#### [Task to carry out]
Apart from the images, every record here needs to be copied exactly.

#### [Data for this exercise]

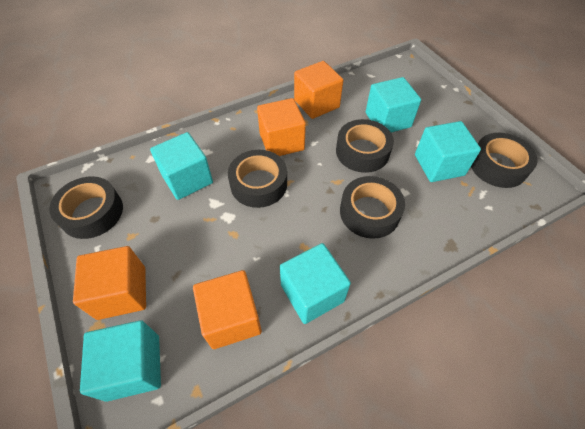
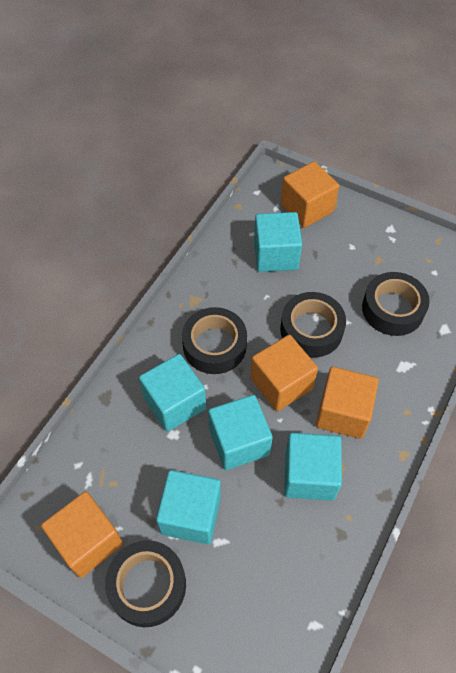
black tape: 5 -> 4

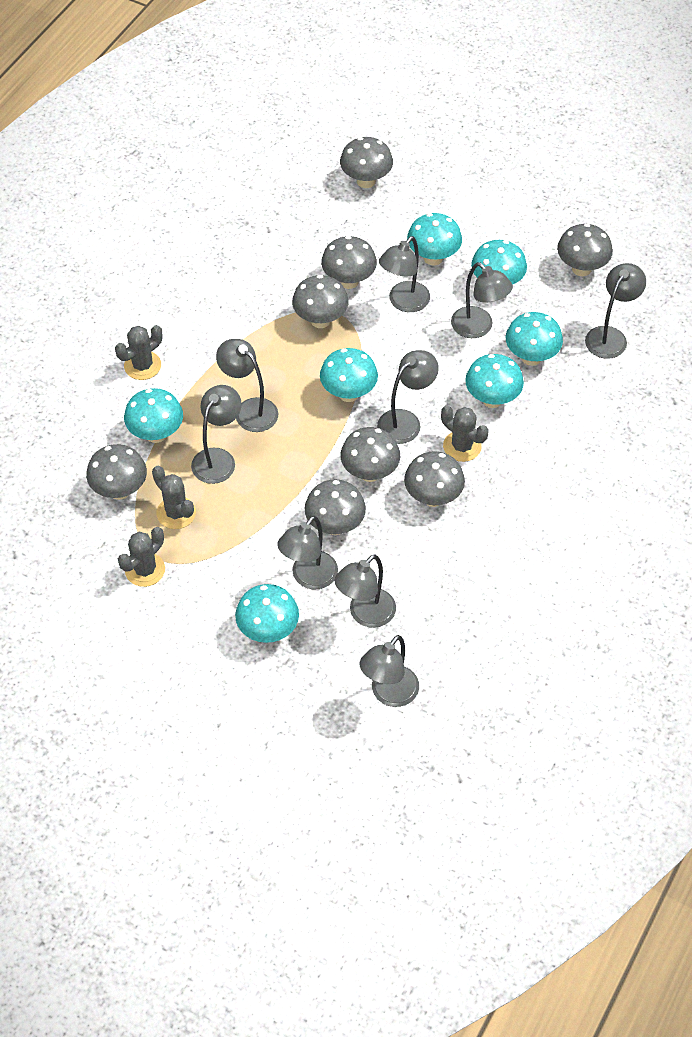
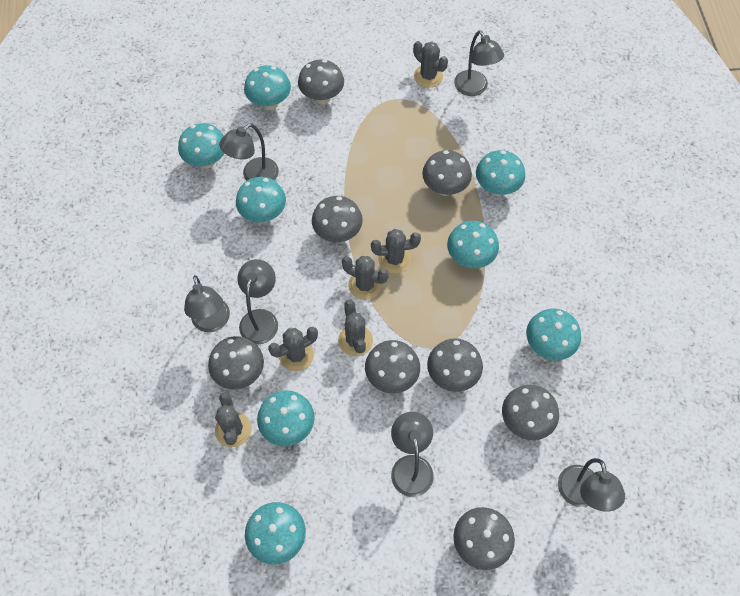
grey cactus: 4 -> 6
grey lamp: 9 -> 6
turquoise mushroom: 7 -> 8

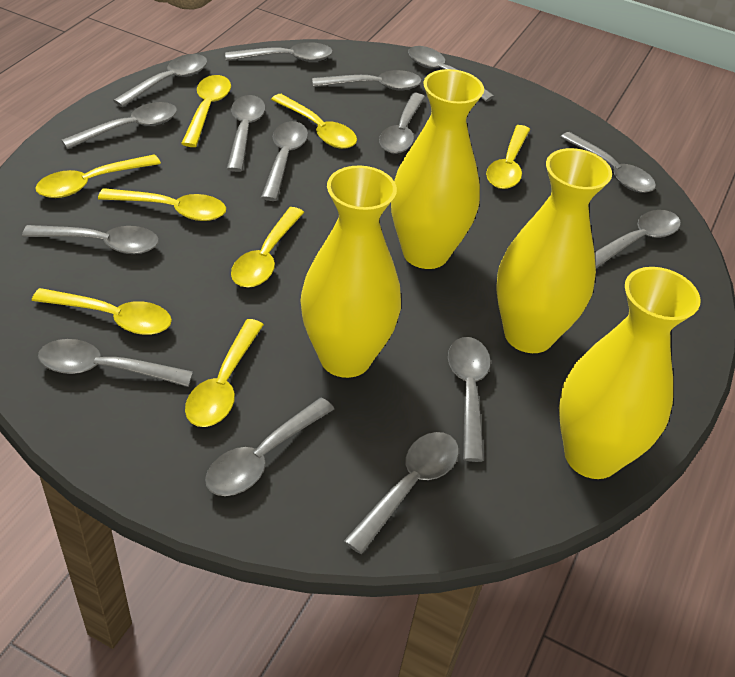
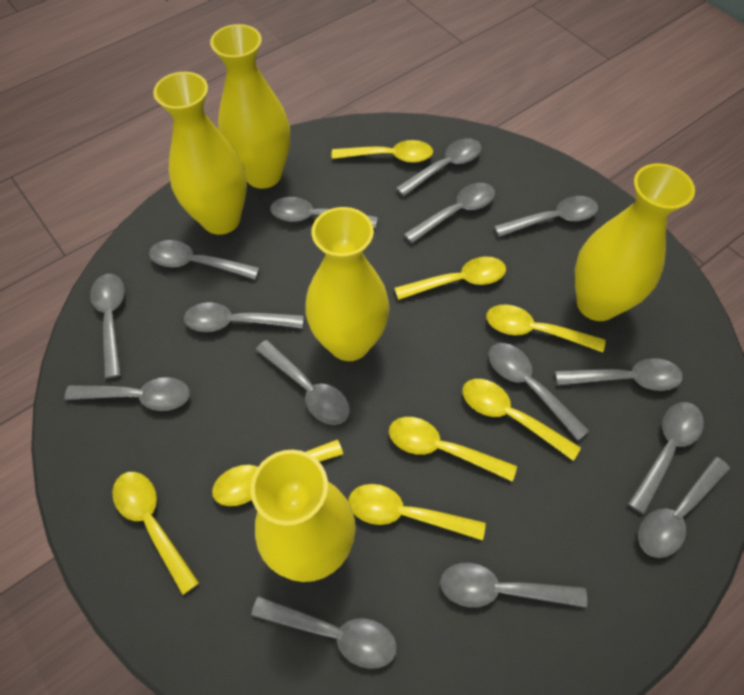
yellow vase: 4 -> 5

#### [Answer section]
black tape: 5 -> 4

grey cactus: 4 -> 6
grey lamp: 9 -> 6
turquoise mushroom: 7 -> 8

yellow vase: 4 -> 5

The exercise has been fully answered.